::: LISTED RECORDS :::

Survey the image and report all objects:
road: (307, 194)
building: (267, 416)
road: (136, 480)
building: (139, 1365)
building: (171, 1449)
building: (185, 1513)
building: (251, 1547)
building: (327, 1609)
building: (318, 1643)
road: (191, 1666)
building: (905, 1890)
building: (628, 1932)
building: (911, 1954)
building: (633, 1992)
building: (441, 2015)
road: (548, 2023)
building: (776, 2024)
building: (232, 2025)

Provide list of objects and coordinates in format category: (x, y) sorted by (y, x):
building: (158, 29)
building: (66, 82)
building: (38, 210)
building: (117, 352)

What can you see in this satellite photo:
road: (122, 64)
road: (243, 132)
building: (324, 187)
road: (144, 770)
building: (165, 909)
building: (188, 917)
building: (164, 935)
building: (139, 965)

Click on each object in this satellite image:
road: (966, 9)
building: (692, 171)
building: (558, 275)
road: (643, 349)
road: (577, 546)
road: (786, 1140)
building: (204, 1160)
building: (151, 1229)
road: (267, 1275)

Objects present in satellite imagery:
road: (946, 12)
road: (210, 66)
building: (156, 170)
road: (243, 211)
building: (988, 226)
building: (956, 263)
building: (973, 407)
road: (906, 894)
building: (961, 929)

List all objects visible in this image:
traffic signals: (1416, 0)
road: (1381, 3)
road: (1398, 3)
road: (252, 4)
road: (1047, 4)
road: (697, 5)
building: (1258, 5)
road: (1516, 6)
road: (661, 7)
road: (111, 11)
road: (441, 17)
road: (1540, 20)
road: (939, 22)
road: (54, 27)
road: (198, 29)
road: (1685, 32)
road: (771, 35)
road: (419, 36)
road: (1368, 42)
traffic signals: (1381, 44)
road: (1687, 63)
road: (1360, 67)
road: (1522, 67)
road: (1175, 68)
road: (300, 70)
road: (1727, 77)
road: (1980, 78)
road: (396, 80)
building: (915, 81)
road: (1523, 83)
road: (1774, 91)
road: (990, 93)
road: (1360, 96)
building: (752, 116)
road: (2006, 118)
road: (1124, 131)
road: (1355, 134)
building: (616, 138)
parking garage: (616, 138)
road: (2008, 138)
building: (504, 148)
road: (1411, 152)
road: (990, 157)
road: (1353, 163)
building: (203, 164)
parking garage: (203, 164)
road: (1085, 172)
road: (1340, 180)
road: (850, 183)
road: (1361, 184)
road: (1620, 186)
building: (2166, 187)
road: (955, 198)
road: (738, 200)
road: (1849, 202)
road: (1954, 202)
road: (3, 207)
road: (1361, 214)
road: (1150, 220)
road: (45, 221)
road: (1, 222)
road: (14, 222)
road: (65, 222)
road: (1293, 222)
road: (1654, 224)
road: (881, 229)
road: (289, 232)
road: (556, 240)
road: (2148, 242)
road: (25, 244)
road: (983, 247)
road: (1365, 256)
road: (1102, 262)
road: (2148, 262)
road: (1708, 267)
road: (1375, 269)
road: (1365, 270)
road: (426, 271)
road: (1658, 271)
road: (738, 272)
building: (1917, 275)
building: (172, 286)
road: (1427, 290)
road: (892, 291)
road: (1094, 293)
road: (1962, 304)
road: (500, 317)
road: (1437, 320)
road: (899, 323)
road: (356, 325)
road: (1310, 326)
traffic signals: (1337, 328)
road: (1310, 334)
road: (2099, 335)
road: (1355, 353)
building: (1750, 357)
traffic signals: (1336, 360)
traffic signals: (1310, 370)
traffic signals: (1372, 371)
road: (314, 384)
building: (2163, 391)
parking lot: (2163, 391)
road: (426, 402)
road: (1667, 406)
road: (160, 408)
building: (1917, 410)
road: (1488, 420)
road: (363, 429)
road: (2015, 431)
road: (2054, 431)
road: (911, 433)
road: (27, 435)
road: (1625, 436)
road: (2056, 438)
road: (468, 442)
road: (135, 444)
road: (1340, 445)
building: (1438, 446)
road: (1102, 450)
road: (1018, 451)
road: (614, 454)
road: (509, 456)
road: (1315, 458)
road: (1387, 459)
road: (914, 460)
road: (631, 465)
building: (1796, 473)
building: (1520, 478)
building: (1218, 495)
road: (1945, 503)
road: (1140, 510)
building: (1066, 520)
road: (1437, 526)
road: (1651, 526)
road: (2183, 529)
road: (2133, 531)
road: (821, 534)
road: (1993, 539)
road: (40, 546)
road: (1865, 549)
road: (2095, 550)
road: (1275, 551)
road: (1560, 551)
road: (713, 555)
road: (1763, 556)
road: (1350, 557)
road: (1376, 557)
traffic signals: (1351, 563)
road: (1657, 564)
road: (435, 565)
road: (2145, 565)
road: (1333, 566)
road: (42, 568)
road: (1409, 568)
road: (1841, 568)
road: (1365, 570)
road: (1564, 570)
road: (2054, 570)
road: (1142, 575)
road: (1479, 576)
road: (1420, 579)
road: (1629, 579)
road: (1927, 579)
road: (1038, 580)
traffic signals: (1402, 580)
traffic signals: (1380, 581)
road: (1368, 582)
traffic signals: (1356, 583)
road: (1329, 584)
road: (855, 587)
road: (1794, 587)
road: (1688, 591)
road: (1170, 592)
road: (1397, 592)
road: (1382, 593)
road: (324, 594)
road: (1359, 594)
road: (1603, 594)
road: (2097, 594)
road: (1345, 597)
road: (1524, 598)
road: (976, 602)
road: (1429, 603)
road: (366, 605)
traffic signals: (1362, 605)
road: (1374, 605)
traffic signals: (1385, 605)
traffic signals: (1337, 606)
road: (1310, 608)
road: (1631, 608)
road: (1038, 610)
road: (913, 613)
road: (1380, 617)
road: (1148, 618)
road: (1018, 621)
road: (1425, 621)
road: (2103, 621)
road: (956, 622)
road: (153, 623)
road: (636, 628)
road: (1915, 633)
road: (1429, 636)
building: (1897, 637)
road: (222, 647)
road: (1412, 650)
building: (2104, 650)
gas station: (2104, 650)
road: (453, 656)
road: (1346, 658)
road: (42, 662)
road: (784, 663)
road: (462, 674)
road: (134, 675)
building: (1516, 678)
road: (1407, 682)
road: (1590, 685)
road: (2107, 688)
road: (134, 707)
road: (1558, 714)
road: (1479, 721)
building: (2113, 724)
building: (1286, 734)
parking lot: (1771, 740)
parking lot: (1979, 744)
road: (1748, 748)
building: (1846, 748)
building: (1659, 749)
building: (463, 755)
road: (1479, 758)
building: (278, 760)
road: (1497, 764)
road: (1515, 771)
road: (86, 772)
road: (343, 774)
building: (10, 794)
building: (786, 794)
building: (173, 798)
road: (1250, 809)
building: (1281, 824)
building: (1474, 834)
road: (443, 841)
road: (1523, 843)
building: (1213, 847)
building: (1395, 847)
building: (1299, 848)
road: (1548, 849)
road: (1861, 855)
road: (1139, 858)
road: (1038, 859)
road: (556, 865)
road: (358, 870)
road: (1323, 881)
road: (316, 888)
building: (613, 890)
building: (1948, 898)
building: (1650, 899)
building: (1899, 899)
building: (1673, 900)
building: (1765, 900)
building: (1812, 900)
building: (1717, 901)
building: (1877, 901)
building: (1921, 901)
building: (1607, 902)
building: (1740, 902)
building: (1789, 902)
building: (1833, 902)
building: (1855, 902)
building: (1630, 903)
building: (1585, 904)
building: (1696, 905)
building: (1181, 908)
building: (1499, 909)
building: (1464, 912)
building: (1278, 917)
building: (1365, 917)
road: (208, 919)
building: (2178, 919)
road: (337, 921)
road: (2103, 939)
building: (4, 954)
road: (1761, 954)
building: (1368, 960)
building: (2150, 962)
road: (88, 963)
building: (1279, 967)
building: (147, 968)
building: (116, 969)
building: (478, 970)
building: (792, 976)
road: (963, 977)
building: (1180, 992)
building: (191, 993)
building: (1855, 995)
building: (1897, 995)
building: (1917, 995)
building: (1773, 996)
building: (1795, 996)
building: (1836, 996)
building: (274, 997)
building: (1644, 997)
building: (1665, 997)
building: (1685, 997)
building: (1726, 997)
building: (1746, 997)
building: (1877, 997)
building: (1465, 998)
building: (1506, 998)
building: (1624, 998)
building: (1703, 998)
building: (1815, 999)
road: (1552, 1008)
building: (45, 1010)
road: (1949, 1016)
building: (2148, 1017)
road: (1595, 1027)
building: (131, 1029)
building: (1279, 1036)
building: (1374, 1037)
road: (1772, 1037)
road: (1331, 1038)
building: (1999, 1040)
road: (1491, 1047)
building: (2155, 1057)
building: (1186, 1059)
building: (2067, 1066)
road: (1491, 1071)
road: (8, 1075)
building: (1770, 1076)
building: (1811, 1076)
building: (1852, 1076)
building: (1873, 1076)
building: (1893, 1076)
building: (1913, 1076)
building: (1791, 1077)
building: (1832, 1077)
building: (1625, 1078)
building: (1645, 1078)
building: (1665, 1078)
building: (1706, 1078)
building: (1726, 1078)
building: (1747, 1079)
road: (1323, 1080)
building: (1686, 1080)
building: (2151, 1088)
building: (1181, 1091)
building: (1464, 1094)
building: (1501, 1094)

:::

**WHAT IS REQUIRED:**
Go through the lines above and copy any that contain "parking".

**TASK SOLUTION:**
parking garage: (616, 138)
parking garage: (203, 164)
parking lot: (2163, 391)
parking lot: (1771, 740)
parking lot: (1979, 744)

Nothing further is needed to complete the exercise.